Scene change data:

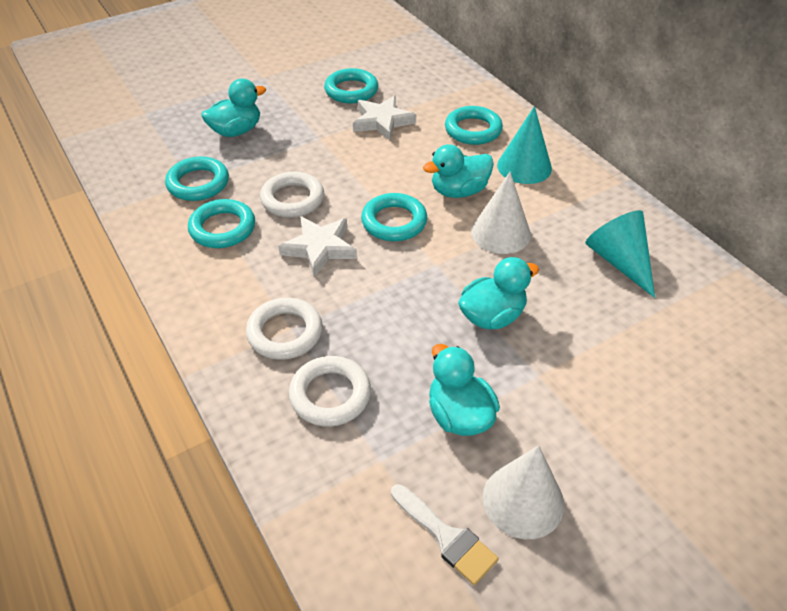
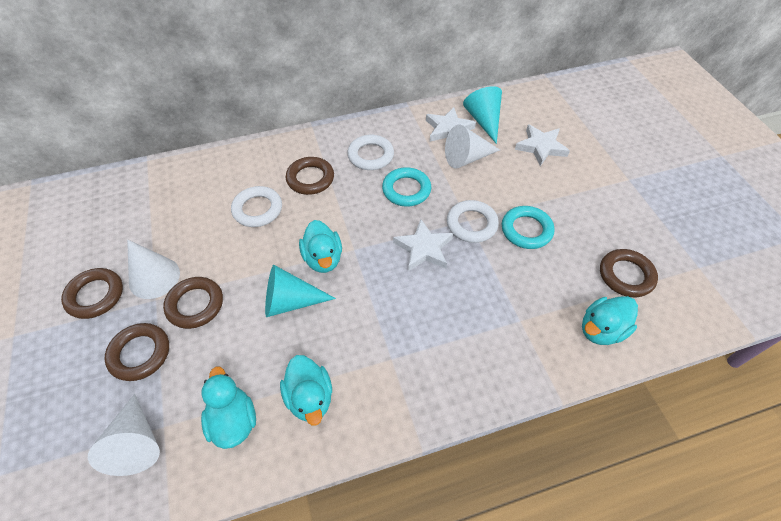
brown ring: 0 -> 5
turquoise ring: 5 -> 2
white brush: 1 -> 0
white cone: 2 -> 3
white star: 2 -> 3

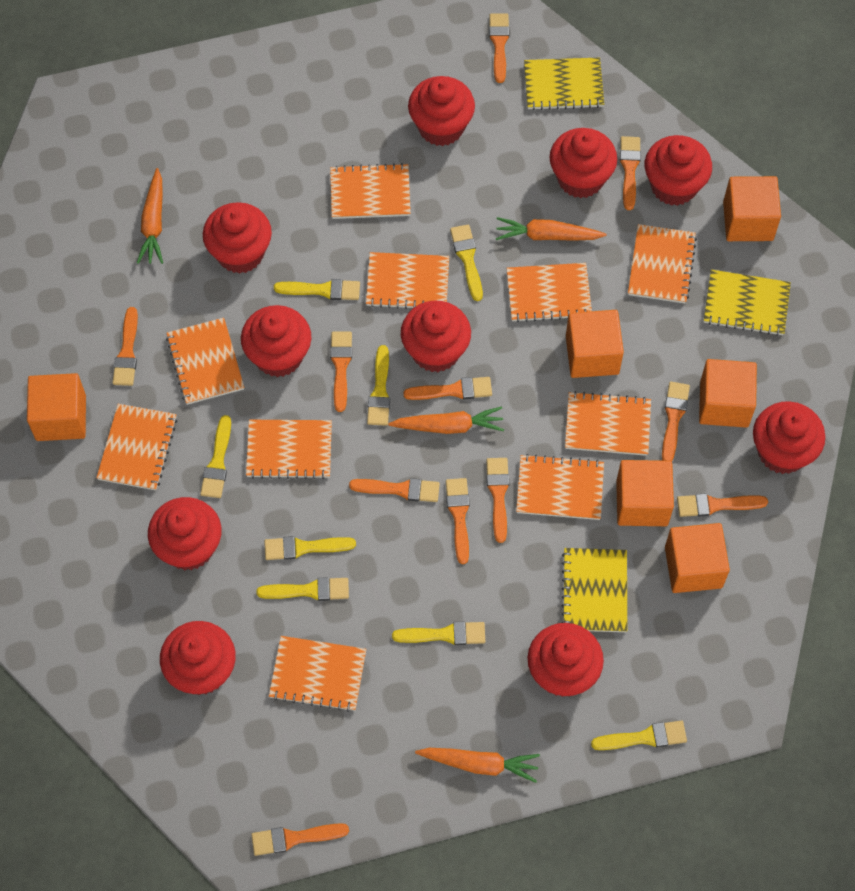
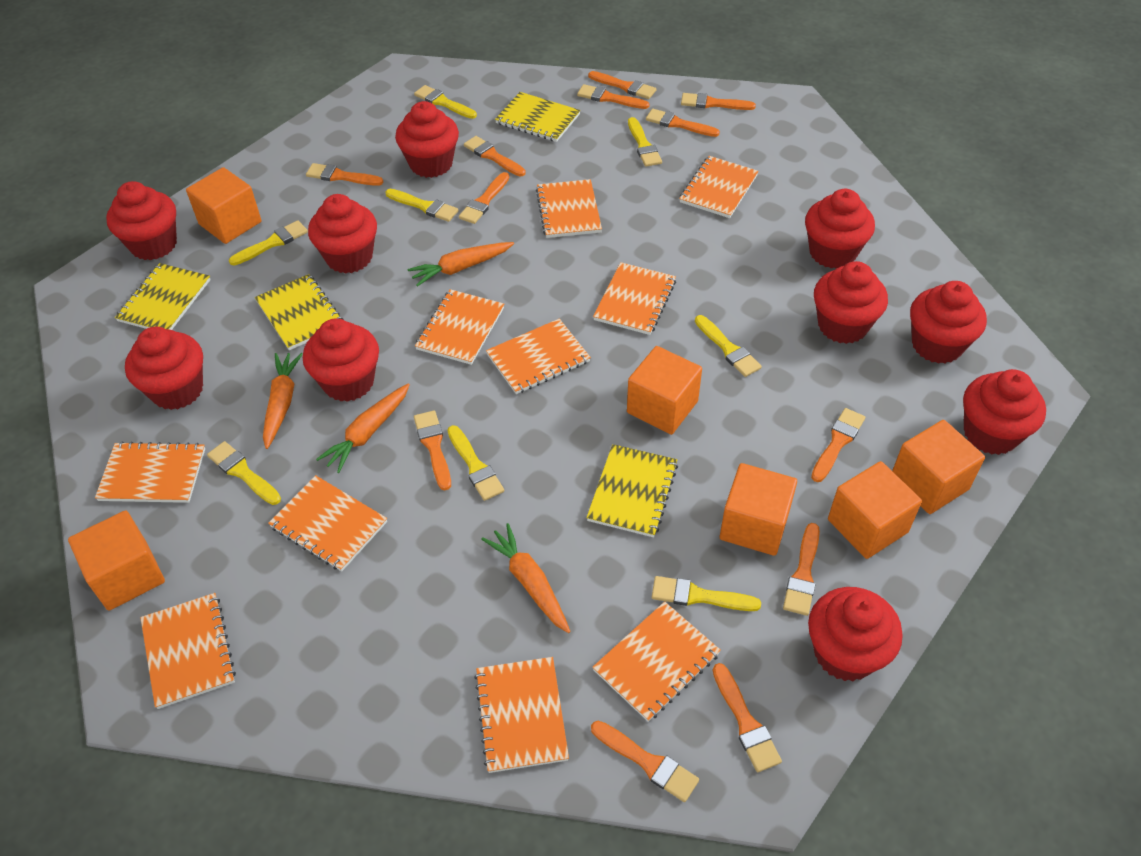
orange brush: 11 -> 12
yellow notebook: 3 -> 4

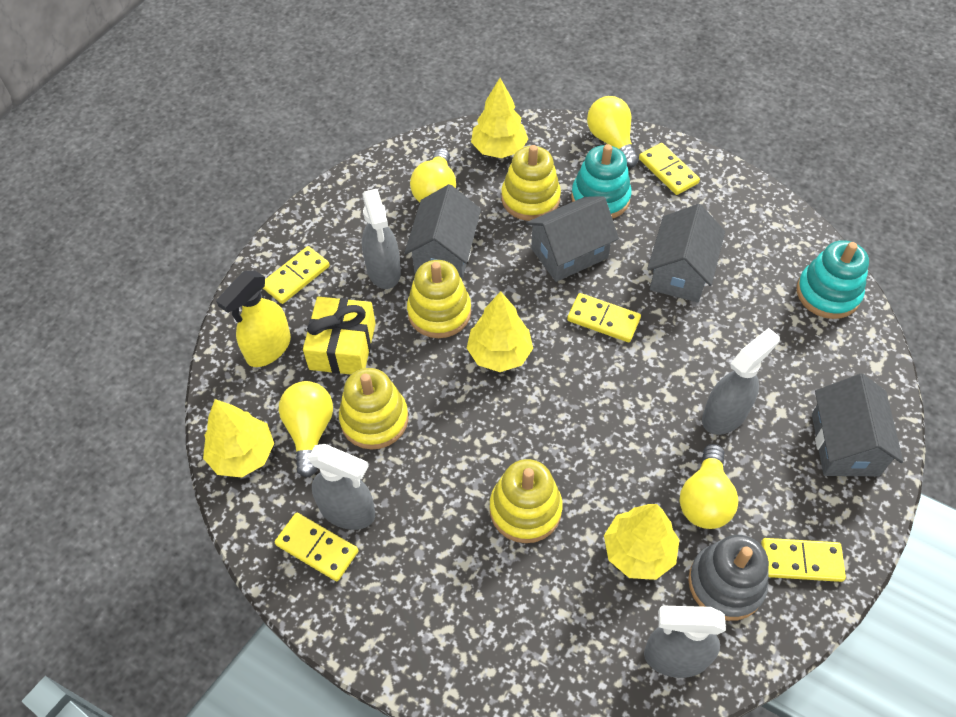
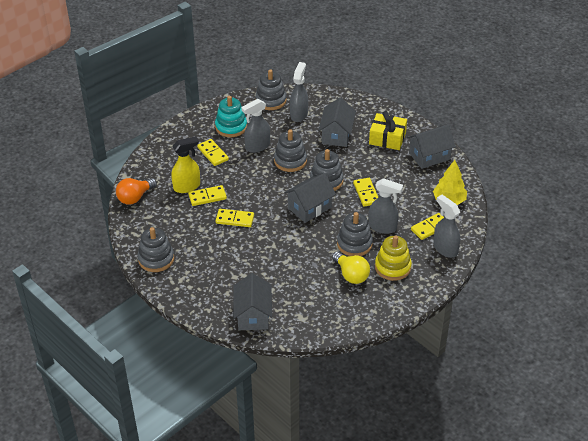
grey stacking toy: 1 -> 5
orange light bulb: 0 -> 1
turquoise stacking toy: 2 -> 1
yellow light bulb: 4 -> 1
yellow stacking toy: 4 -> 1
yellow tree: 4 -> 1

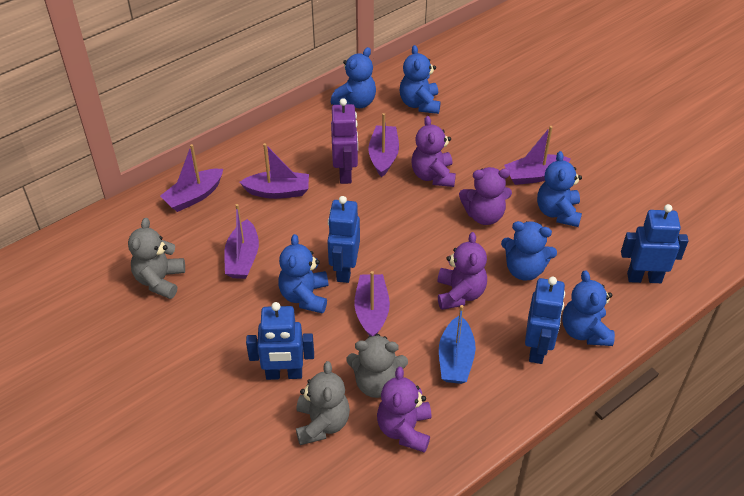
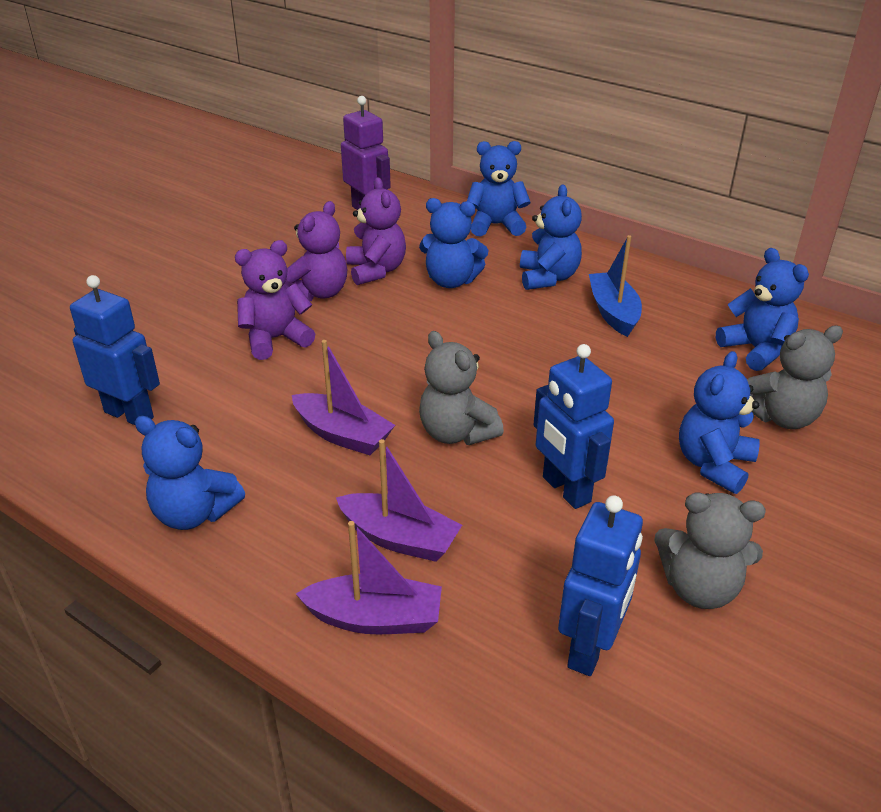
blue robot: 4 -> 3
purple boat: 6 -> 3
purple teddy bear: 4 -> 3

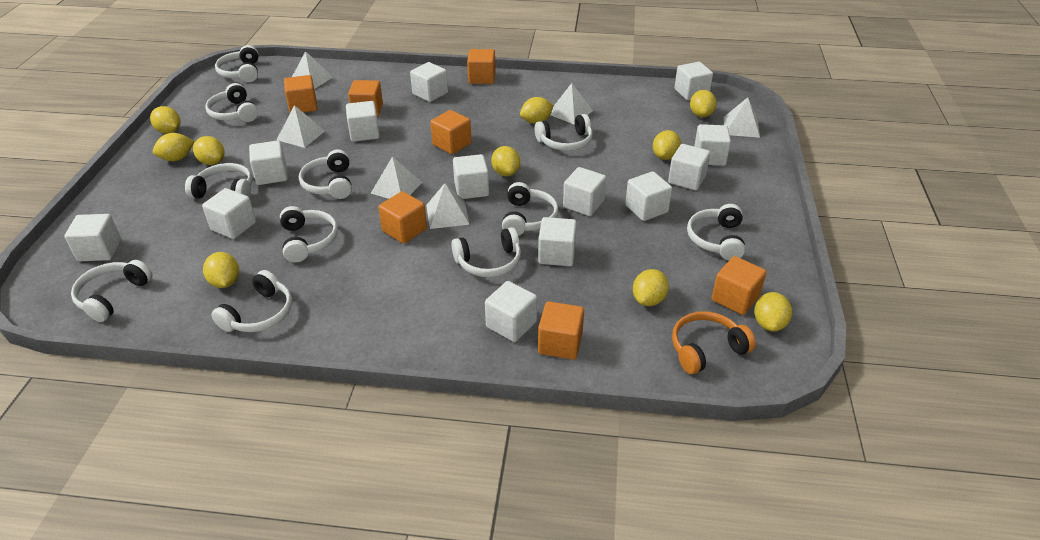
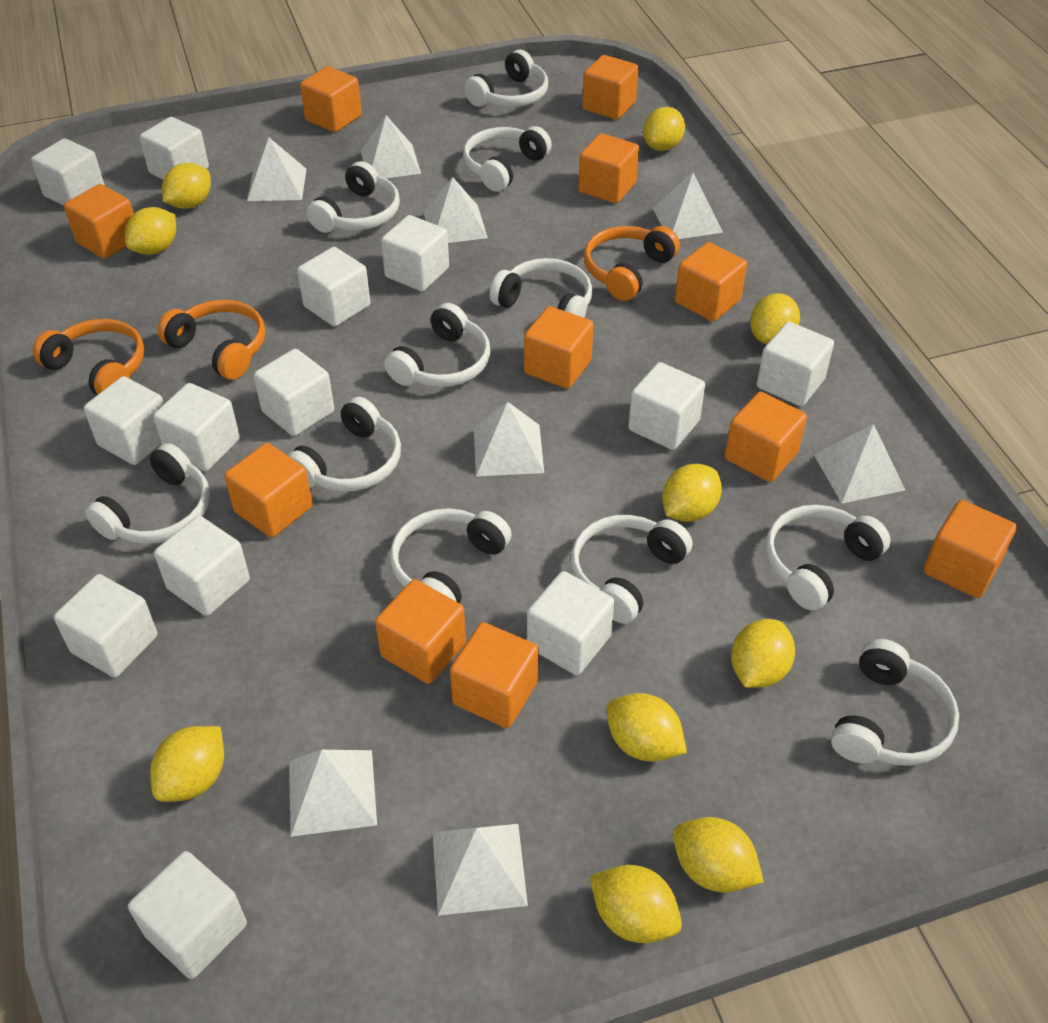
orange cube: 7 -> 11
orange headphones: 1 -> 3
white pyramid: 6 -> 8

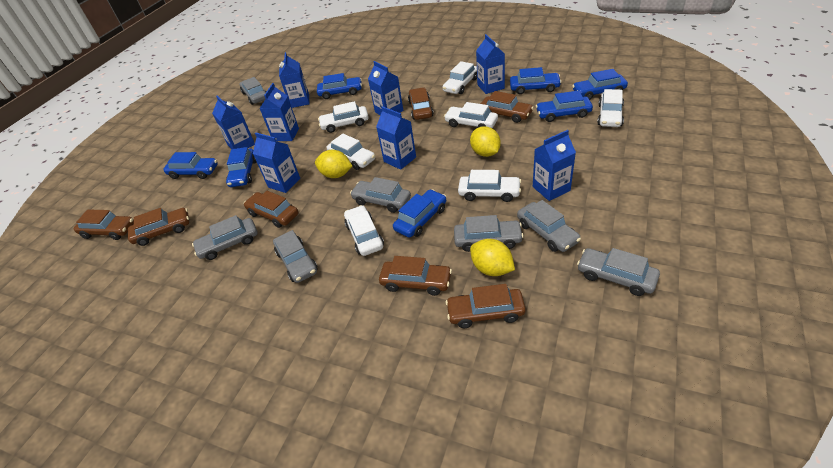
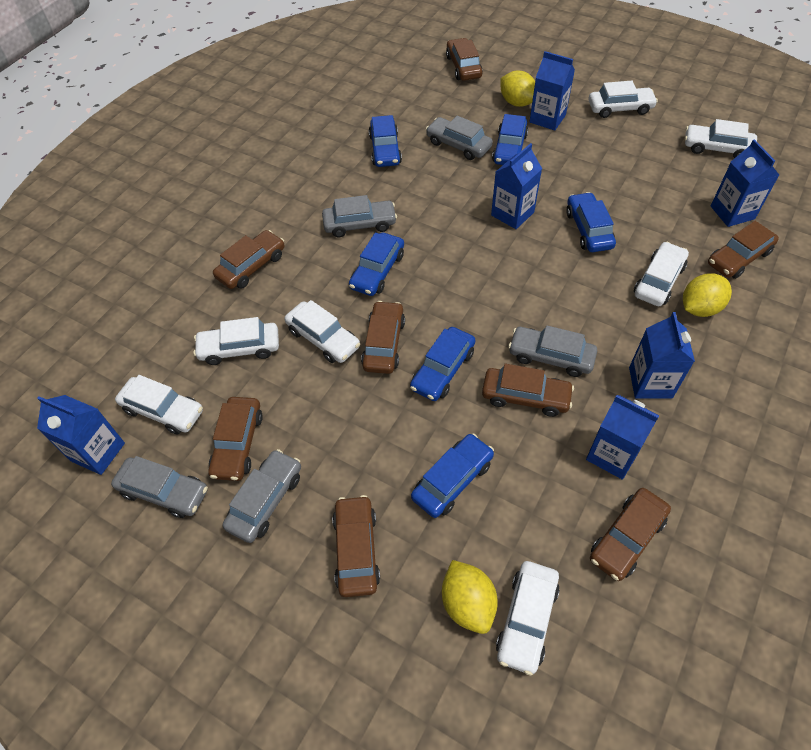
blue car: 7 -> 6
blue carton: 8 -> 6
brown car: 7 -> 8
grey car: 7 -> 5

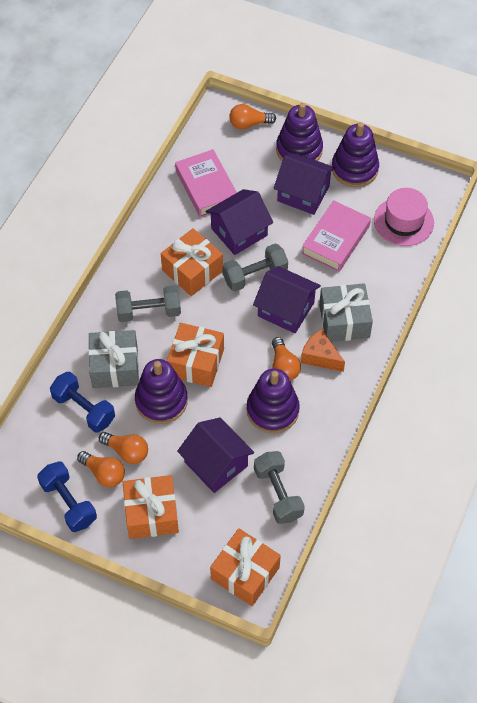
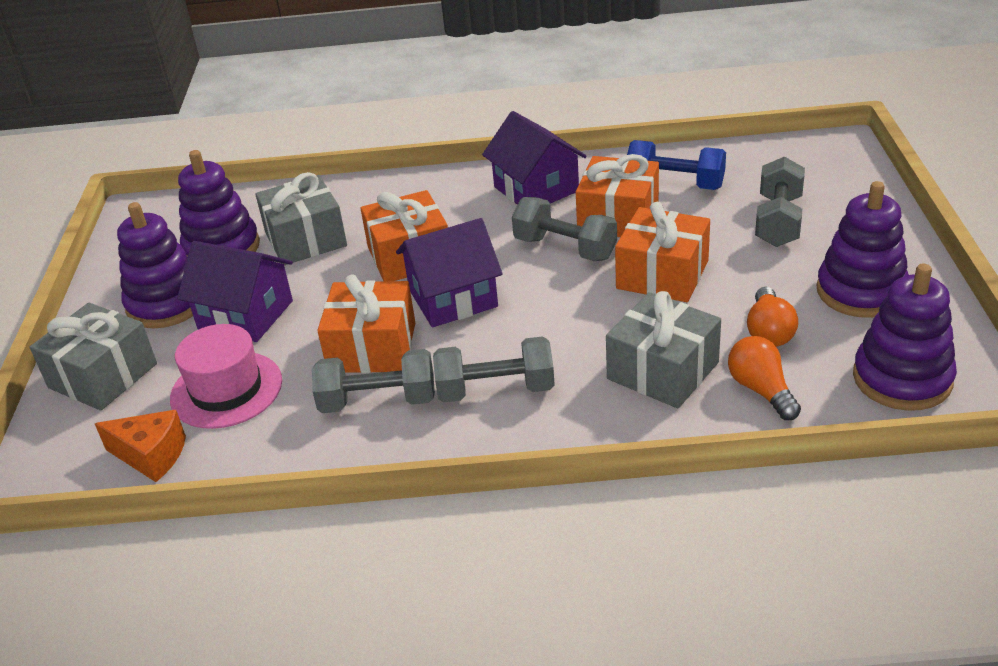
blue dumbbell: 2 -> 1
grey dumbbell: 3 -> 4
grey gift: 2 -> 3
orange light bulb: 4 -> 2
pink book: 2 -> 0
purple house: 4 -> 3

Exercise objective: Reproduce the records word for word, please, from their first line up to and including the line that contains "purple teddy bear: 4 -> 3", but no pictures.

Written solution:
brown ring: 0 -> 5
turquoise ring: 5 -> 2
white brush: 1 -> 0
white cone: 2 -> 3
white star: 2 -> 3

orange brush: 11 -> 12
yellow notebook: 3 -> 4

grey stacking toy: 1 -> 5
orange light bulb: 0 -> 1
turquoise stacking toy: 2 -> 1
yellow light bulb: 4 -> 1
yellow stacking toy: 4 -> 1
yellow tree: 4 -> 1

blue robot: 4 -> 3
purple boat: 6 -> 3
purple teddy bear: 4 -> 3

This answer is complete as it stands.